Dataset excerpts |
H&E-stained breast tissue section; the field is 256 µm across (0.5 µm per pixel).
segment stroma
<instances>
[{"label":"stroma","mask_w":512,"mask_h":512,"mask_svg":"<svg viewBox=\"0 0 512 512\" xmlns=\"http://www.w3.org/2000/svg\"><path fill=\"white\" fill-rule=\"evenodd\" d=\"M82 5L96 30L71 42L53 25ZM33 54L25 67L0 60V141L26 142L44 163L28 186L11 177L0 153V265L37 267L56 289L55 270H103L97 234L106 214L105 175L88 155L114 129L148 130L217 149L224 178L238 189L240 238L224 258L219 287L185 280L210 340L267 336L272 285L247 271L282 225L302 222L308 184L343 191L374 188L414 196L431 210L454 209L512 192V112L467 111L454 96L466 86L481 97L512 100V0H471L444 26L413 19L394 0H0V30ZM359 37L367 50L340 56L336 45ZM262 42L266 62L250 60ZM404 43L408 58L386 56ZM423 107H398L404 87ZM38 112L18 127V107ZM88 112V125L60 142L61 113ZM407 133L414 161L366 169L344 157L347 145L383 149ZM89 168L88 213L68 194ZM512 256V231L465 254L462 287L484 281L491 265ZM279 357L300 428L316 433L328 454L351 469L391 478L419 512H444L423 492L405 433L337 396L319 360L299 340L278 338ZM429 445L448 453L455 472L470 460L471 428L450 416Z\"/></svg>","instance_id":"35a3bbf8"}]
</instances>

The exercise |
Extract the entries above verbatim.

Expected answer |
H&E-stained breast tissue section; the field is 256 µm across (0.5 µm per pixel).
segment stroma
<instances>
[{"label":"stroma","mask_w":512,"mask_h":512,"mask_svg":"<svg viewBox=\"0 0 512 512\" xmlns=\"http://www.w3.org/2000/svg\"><path fill=\"white\" fill-rule=\"evenodd\" d=\"M82 5L96 30L71 42L53 25ZM33 54L25 67L0 60V141L26 142L44 163L28 186L11 177L0 153V265L37 267L56 289L55 270H103L97 234L106 214L105 175L88 155L114 129L148 130L217 149L224 178L238 189L240 238L224 258L219 287L185 280L210 340L267 336L272 285L247 271L282 225L302 222L308 184L343 191L374 188L414 196L431 210L454 209L512 192V112L467 111L454 96L466 86L481 97L512 100V0H471L444 26L413 19L394 0H0V30ZM359 37L367 50L340 56L336 45ZM262 42L266 62L250 60ZM404 43L408 58L386 56ZM423 107H398L404 87ZM38 112L18 127V107ZM88 112V125L60 142L61 113ZM407 133L414 161L366 169L344 157L347 145L383 149ZM89 168L88 213L68 194ZM512 256V231L465 254L462 287L484 281L491 265ZM279 357L300 428L316 433L328 454L351 469L391 478L419 512H444L423 492L405 433L337 396L319 360L299 340L278 338ZM429 445L448 453L455 472L470 460L471 428L450 416Z\"/></svg>","instance_id":"35a3bbf8"}]
</instances>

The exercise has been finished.